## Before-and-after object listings
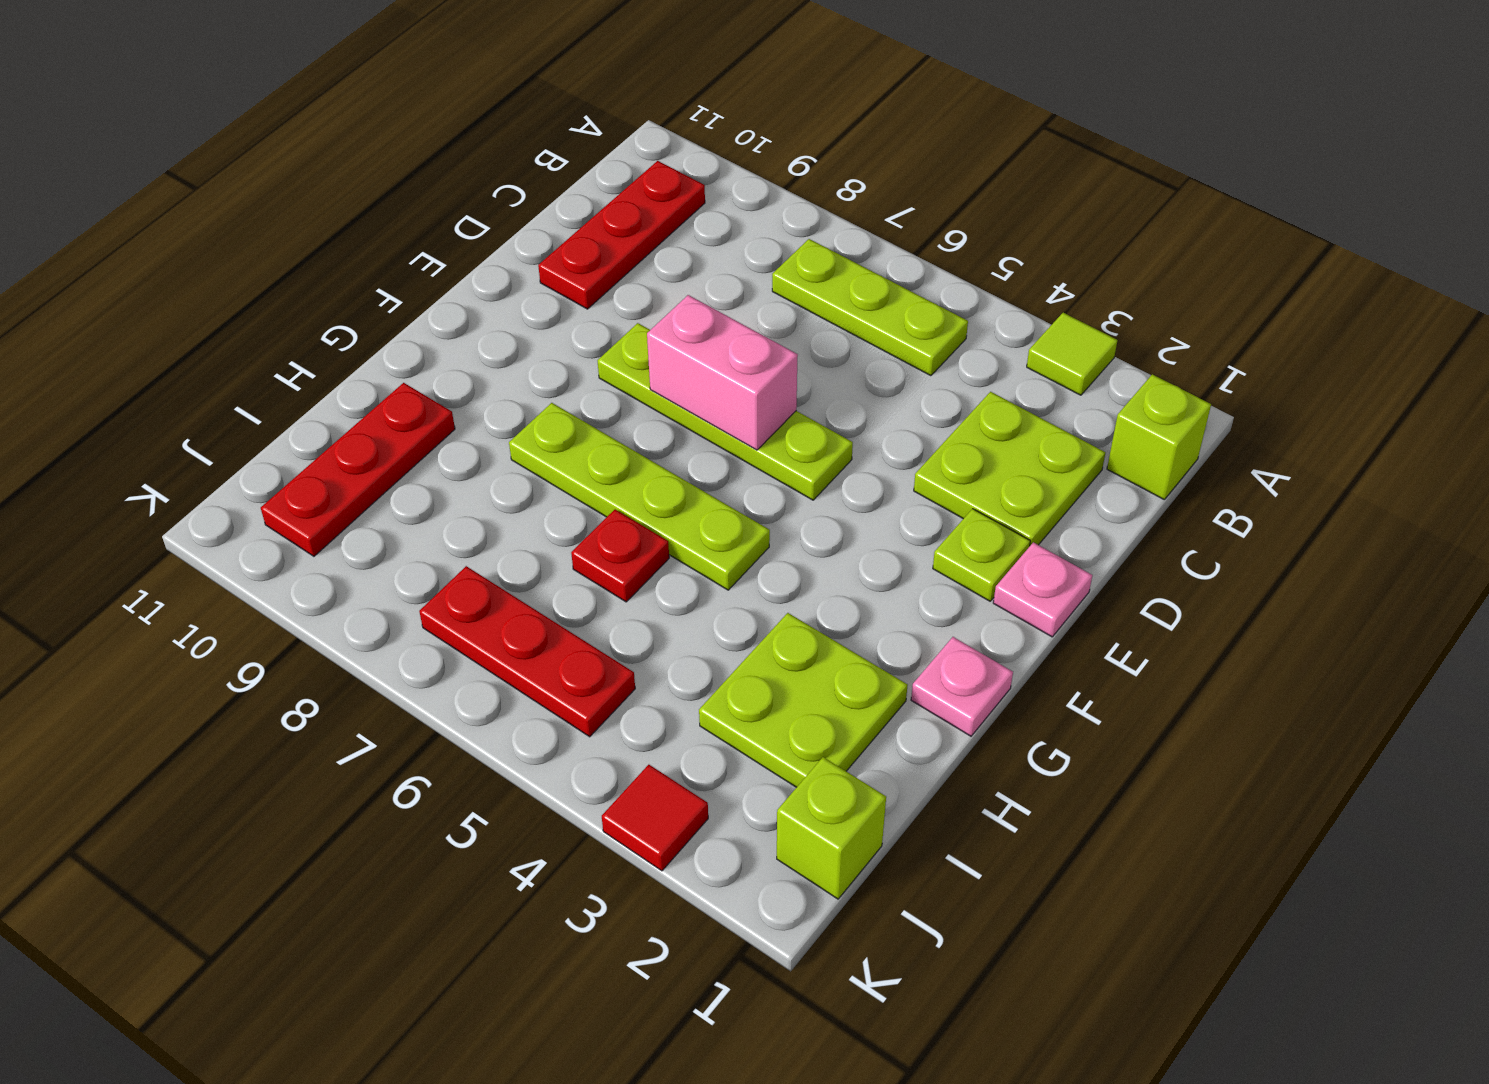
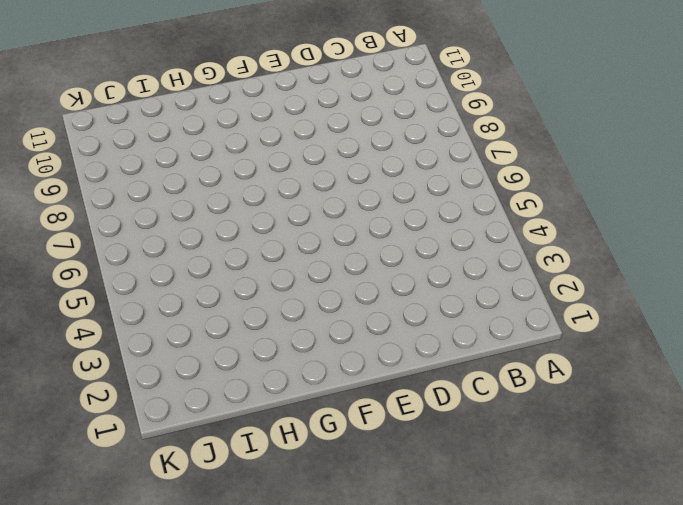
none -> lime 1x1 tile [1027,313,1117,395]
none -> lime 1x1 brick [1107,374,1211,500]
none -> lime 1x3 plate [772,239,968,376]

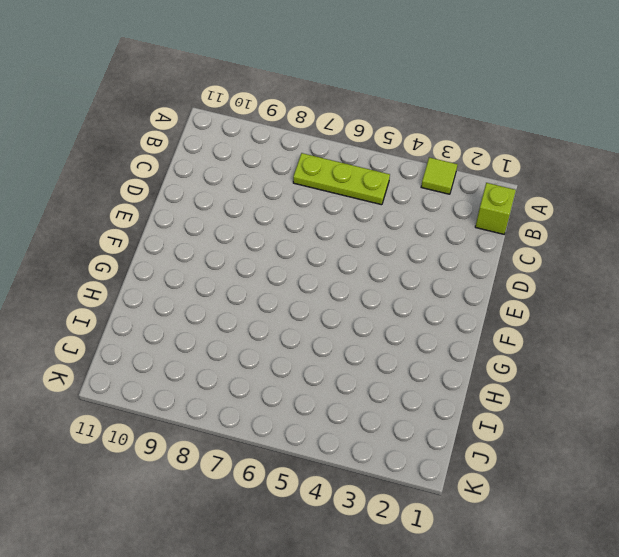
none -> red 1x3 plate [538,161,705,309]
none -> lime 2x2 plate [914,392,1105,547]
none -> pink 1x1 plate [993,542,1092,637]

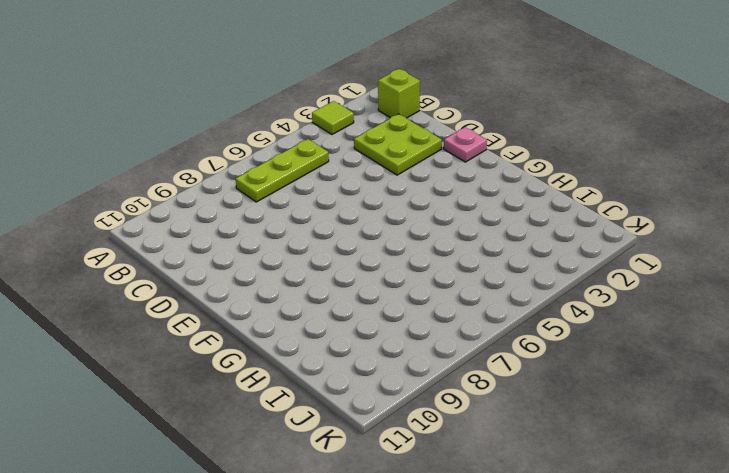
none -> red 1x3 plate [538,161,705,309]
none -> lime 1x1 plate [933,509,1030,601]
none -> lime 1x4 plate [598,323,853,500]

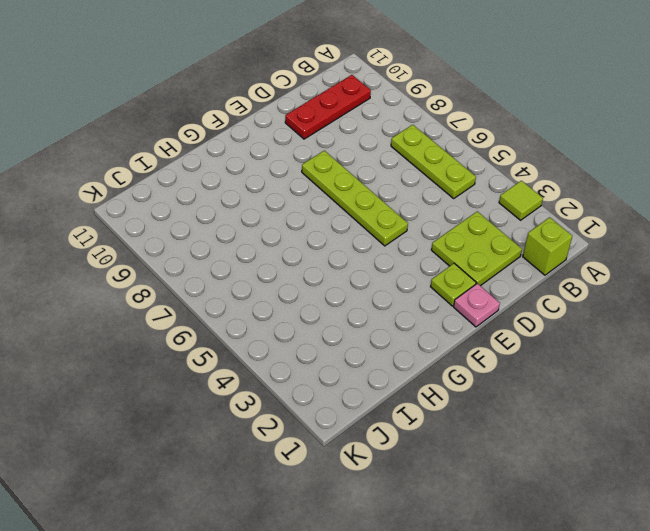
none -> pink 1x1 plate [911,637,1013,736]
none -> lime 1x4 plate [509,403,770,590]
none -> lime 2x2 plate [699,613,908,787]

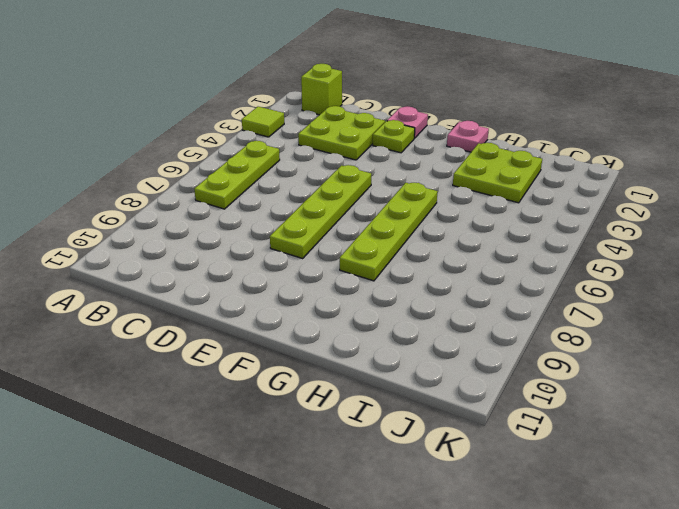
none -> red 1x3 plate [538,161,705,309]
none -> red 1x1 plate [571,510,669,602]
none -> red 1x3 plate [261,383,455,556]

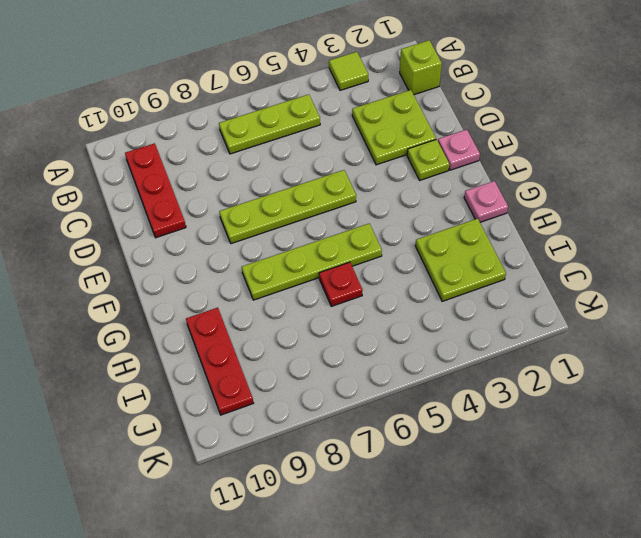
none -> lime 1x1 brick [777,757,886,899]
none -> red 1x3 plate [419,566,635,737]
none -> red 1x1 tile [602,765,708,871]

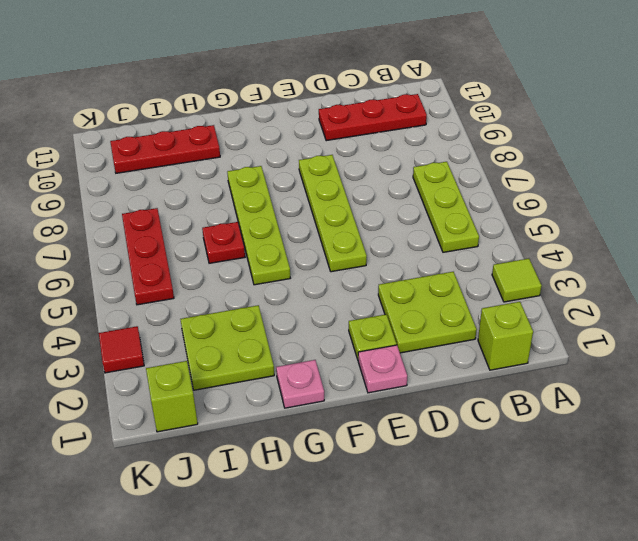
none -> pink 1x2 brick [647,295,798,450]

## Work to complete
Please repeat every record above exactly, but leave out the pictures.

## Solution below
none -> lime 1x1 tile [1027,313,1117,395]
none -> lime 1x1 brick [1107,374,1211,500]
none -> lime 1x3 plate [772,239,968,376]

none -> red 1x3 plate [538,161,705,309]
none -> lime 2x2 plate [914,392,1105,547]
none -> pink 1x1 plate [993,542,1092,637]

none -> red 1x3 plate [538,161,705,309]
none -> lime 1x1 plate [933,509,1030,601]
none -> lime 1x4 plate [598,323,853,500]

none -> pink 1x1 plate [911,637,1013,736]
none -> lime 1x4 plate [509,403,770,590]
none -> lime 2x2 plate [699,613,908,787]

none -> red 1x3 plate [538,161,705,309]
none -> red 1x1 plate [571,510,669,602]
none -> red 1x3 plate [261,383,455,556]

none -> lime 1x1 brick [777,757,886,899]
none -> red 1x3 plate [419,566,635,737]
none -> red 1x1 tile [602,765,708,871]

none -> pink 1x2 brick [647,295,798,450]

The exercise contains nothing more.